[Scene geometry reasoning data]
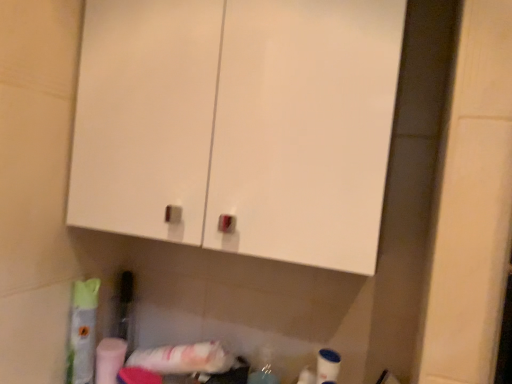
Question: Does white glossy cabinet at upper center have a lesser height compared to white matte toilet paper at lower left?

Choices:
 (A) no
 (B) yes

Answer: (A)

Question: From the image's perspective, is white glossy cabinet at upper center below white matte toilet paper at lower left?

Choices:
 (A) no
 (B) yes

Answer: (A)

Question: Does white glossy cabinet at upper center have a lesser width compared to white matte toilet paper at lower left?

Choices:
 (A) yes
 (B) no

Answer: (B)

Question: Considering the relative sizes of white glossy cabinet at upper center and white matte toilet paper at lower left in the image provided, is white glossy cabinet at upper center wider than white matte toilet paper at lower left?

Choices:
 (A) no
 (B) yes

Answer: (B)

Question: Is white glossy cabinet at upper center at the right side of white matte toilet paper at lower left?

Choices:
 (A) no
 (B) yes

Answer: (B)

Question: From a real-world perspective, is white glossy cabinet at upper center over white matte toilet paper at lower left?

Choices:
 (A) no
 (B) yes

Answer: (B)

Question: From the image's perspective, does white matte toilet paper at lower left appear lower than white glossy cabinet at upper center?

Choices:
 (A) yes
 (B) no

Answer: (A)

Question: Does white matte toilet paper at lower left have a smaller size compared to white glossy cabinet at upper center?

Choices:
 (A) yes
 (B) no

Answer: (A)

Question: Is white matte toilet paper at lower left next to white glossy cabinet at upper center?

Choices:
 (A) yes
 (B) no

Answer: (B)

Question: Is white matte toilet paper at lower left bigger than white glossy cabinet at upper center?

Choices:
 (A) no
 (B) yes

Answer: (A)

Question: From the image's perspective, is white matte toilet paper at lower left over white glossy cabinet at upper center?

Choices:
 (A) no
 (B) yes

Answer: (A)

Question: Is white matte toilet paper at lower left taller than white glossy cabinet at upper center?

Choices:
 (A) no
 (B) yes

Answer: (A)

Question: Considering the positions of white glossy cabinet at upper center and white matte toilet paper at lower left in the image, is white glossy cabinet at upper center wider or thinner than white matte toilet paper at lower left?

Choices:
 (A) wide
 (B) thin

Answer: (A)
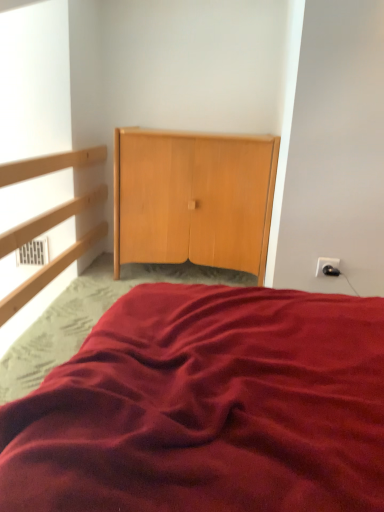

:: Your assignment ::
Reproduce all of the data above word for word, leaving out the picture markers.

:: Task result ::
Question: Does white glossy cabinet at upper center have a lesser height compared to white matte toilet paper at lower left?

Choices:
 (A) no
 (B) yes

Answer: (A)

Question: From the image's perspective, is white glossy cabinet at upper center below white matte toilet paper at lower left?

Choices:
 (A) no
 (B) yes

Answer: (A)

Question: Does white glossy cabinet at upper center have a lesser width compared to white matte toilet paper at lower left?

Choices:
 (A) yes
 (B) no

Answer: (B)

Question: Considering the relative sizes of white glossy cabinet at upper center and white matte toilet paper at lower left in the image provided, is white glossy cabinet at upper center wider than white matte toilet paper at lower left?

Choices:
 (A) no
 (B) yes

Answer: (B)

Question: Is white glossy cabinet at upper center at the right side of white matte toilet paper at lower left?

Choices:
 (A) no
 (B) yes

Answer: (B)

Question: From a real-world perspective, is white glossy cabinet at upper center over white matte toilet paper at lower left?

Choices:
 (A) no
 (B) yes

Answer: (B)

Question: From the image's perspective, does white matte toilet paper at lower left appear lower than white glossy cabinet at upper center?

Choices:
 (A) yes
 (B) no

Answer: (A)

Question: Does white matte toilet paper at lower left have a smaller size compared to white glossy cabinet at upper center?

Choices:
 (A) yes
 (B) no

Answer: (A)

Question: Is white matte toilet paper at lower left next to white glossy cabinet at upper center?

Choices:
 (A) yes
 (B) no

Answer: (B)

Question: Is white matte toilet paper at lower left bigger than white glossy cabinet at upper center?

Choices:
 (A) no
 (B) yes

Answer: (A)

Question: From the image's perspective, is white matte toilet paper at lower left over white glossy cabinet at upper center?

Choices:
 (A) no
 (B) yes

Answer: (A)

Question: Is white matte toilet paper at lower left taller than white glossy cabinet at upper center?

Choices:
 (A) no
 (B) yes

Answer: (A)

Question: Considering the positions of white glossy cabinet at upper center and white matte toilet paper at lower left in the image, is white glossy cabinet at upper center wider or thinner than white matte toilet paper at lower left?

Choices:
 (A) wide
 (B) thin

Answer: (A)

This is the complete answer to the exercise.